GIVEN DATA:

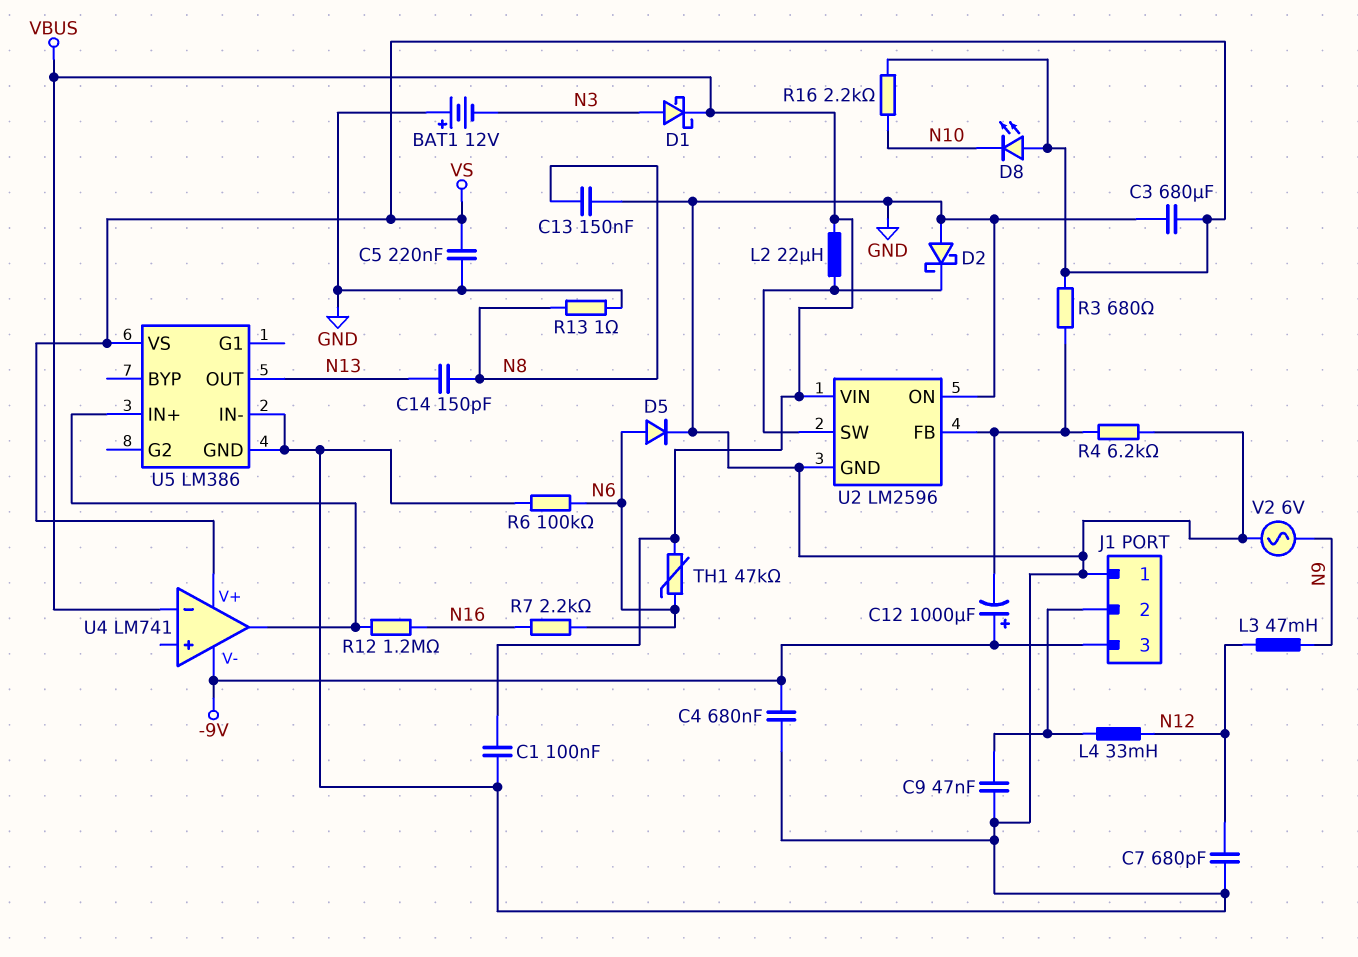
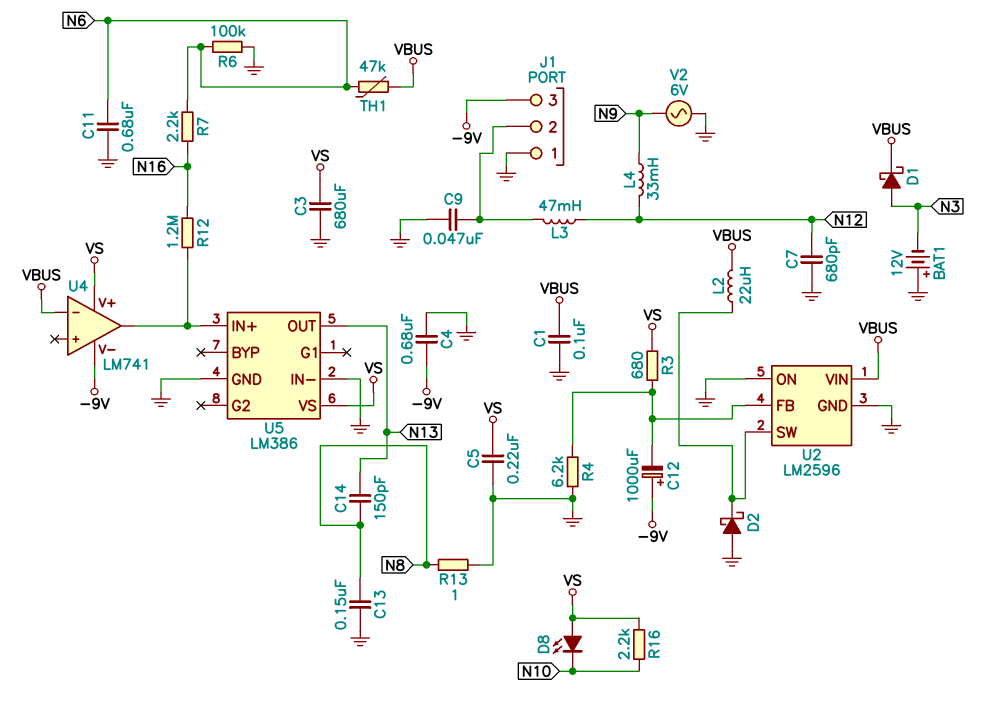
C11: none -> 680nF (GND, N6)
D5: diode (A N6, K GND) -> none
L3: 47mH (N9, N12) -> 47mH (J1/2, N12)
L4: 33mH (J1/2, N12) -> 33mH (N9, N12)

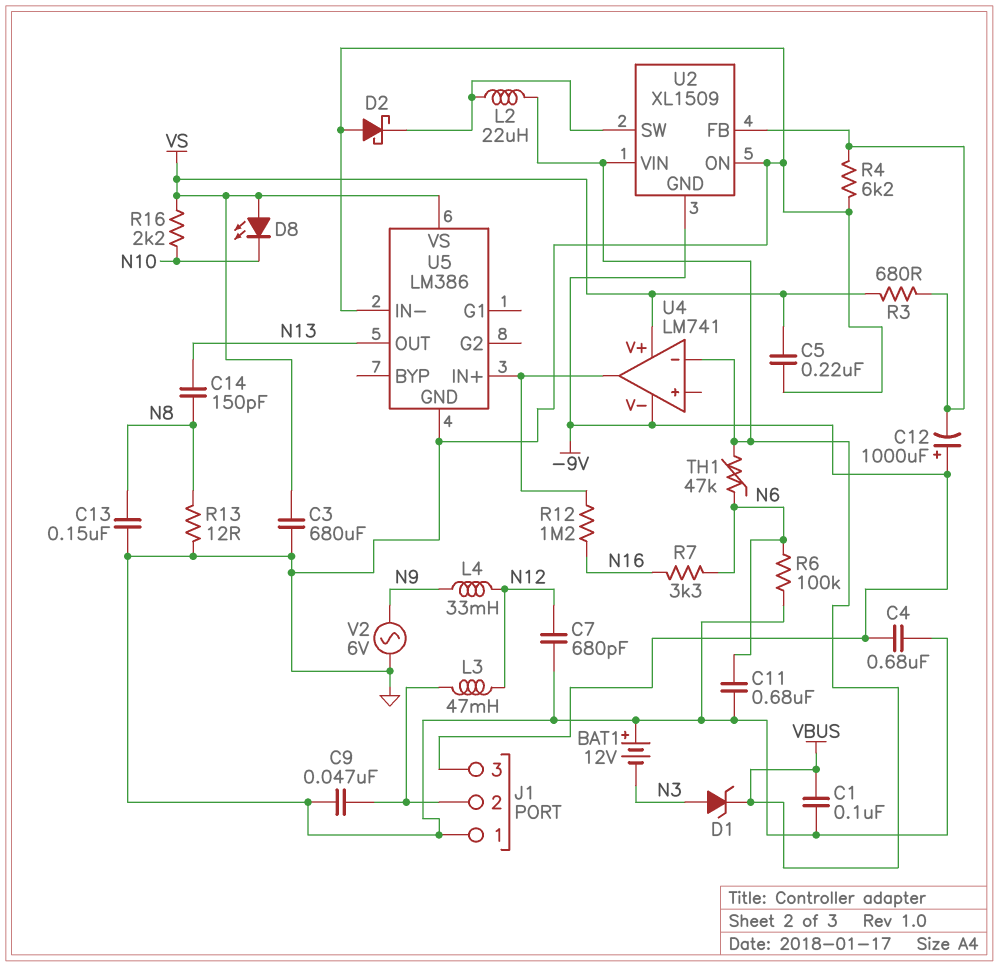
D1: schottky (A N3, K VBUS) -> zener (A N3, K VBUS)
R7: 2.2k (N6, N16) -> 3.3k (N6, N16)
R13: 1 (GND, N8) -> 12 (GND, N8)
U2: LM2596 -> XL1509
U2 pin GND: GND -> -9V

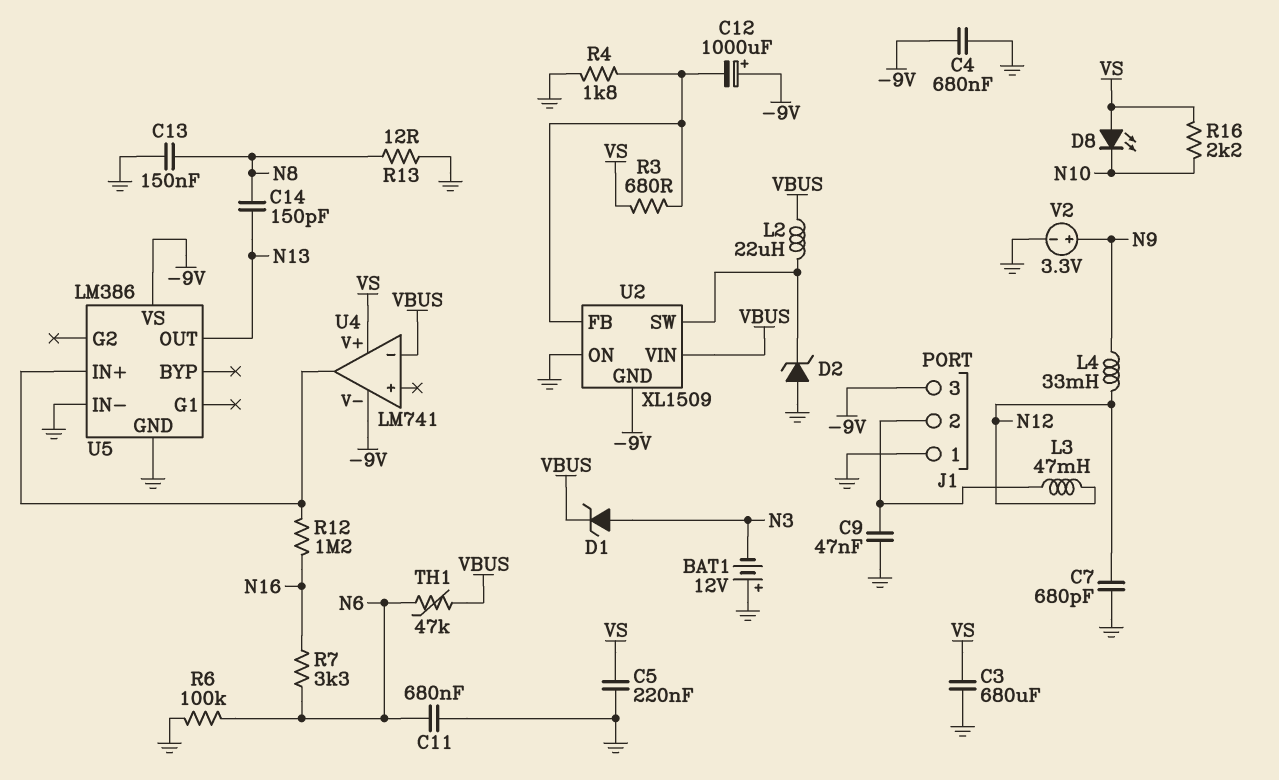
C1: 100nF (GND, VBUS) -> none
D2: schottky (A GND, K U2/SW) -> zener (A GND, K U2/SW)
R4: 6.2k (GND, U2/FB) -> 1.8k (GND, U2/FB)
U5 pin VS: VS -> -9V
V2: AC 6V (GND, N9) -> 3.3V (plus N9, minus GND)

ACTIVITY:
Give again, exactly, each line from the one that contains "L3: 47mH (N9, N12) -> 47mH (J1/2, N12)" through the last line of the material above. Pictures do not belong in the copy.

RESPONSE TO THIS EXERCISE:
L3: 47mH (N9, N12) -> 47mH (J1/2, N12)
L4: 33mH (J1/2, N12) -> 33mH (N9, N12)

D1: schottky (A N3, K VBUS) -> zener (A N3, K VBUS)
R7: 2.2k (N6, N16) -> 3.3k (N6, N16)
R13: 1 (GND, N8) -> 12 (GND, N8)
U2: LM2596 -> XL1509
U2 pin GND: GND -> -9V

C1: 100nF (GND, VBUS) -> none
D2: schottky (A GND, K U2/SW) -> zener (A GND, K U2/SW)
R4: 6.2k (GND, U2/FB) -> 1.8k (GND, U2/FB)
U5 pin VS: VS -> -9V
V2: AC 6V (GND, N9) -> 3.3V (plus N9, minus GND)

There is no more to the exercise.